● **DIRECTIONS**:
What follows is a set of entries. Give them again exactly, without the pictures.

● ● ● ● ● ● ●

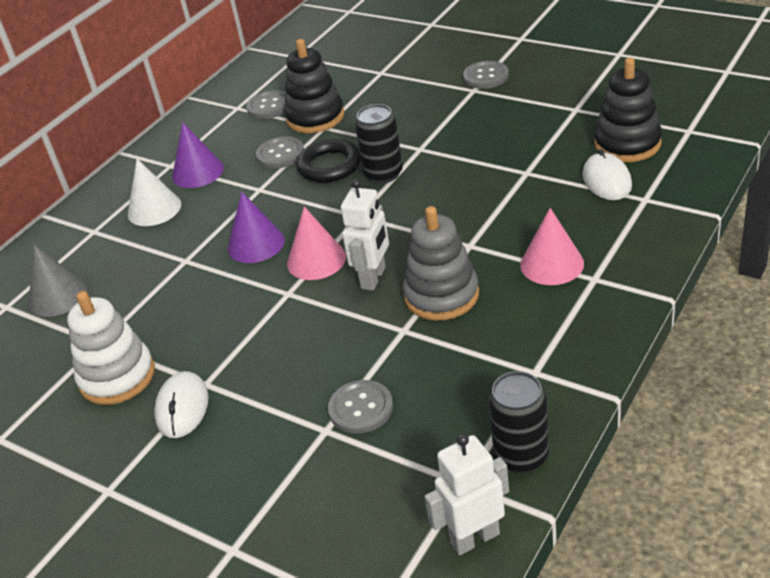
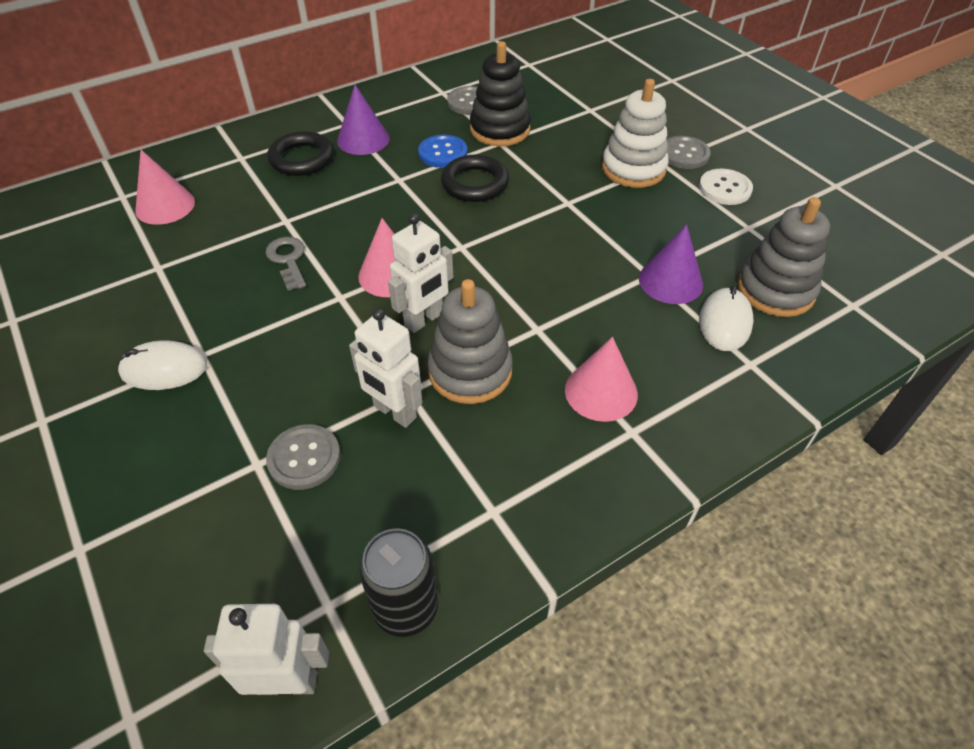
camera: 20 degrees right, 10 degrees up
(57, 296) = (165, 206): grey cone -> pink cone
(117, 377) = (142, 308): white stacking toy -> white stacking toy (633, 169)
(154, 209) = (302, 159): white cone -> black ring
(182, 408) = (164, 369): white mouse -> white mouse turned 60 degrees clockwise
(216, 287) = (288, 260): none -> grey key
(256, 244) = (353, 233): purple cone -> purple cone (670, 281)
(280, 154) = (443, 153): grey button -> blue button
(383, 174) = (515, 214): black can -> none
(405, 347) = (394, 412): none -> white robot
(537, 89) = (725, 188): none -> white button
(627, 144) = (775, 290): black stacking toy -> grey stacking toy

● ● ● ● ● ● ●

● **YOUR RESPONSE**:
camera: 20 degrees right, 10 degrees up
(57, 296) = (165, 206): grey cone -> pink cone
(117, 377) = (142, 308): white stacking toy -> white stacking toy (633, 169)
(154, 209) = (302, 159): white cone -> black ring
(182, 408) = (164, 369): white mouse -> white mouse turned 60 degrees clockwise
(216, 287) = (288, 260): none -> grey key
(256, 244) = (353, 233): purple cone -> purple cone (670, 281)
(280, 154) = (443, 153): grey button -> blue button
(383, 174) = (515, 214): black can -> none
(405, 347) = (394, 412): none -> white robot
(537, 89) = (725, 188): none -> white button
(627, 144) = (775, 290): black stacking toy -> grey stacking toy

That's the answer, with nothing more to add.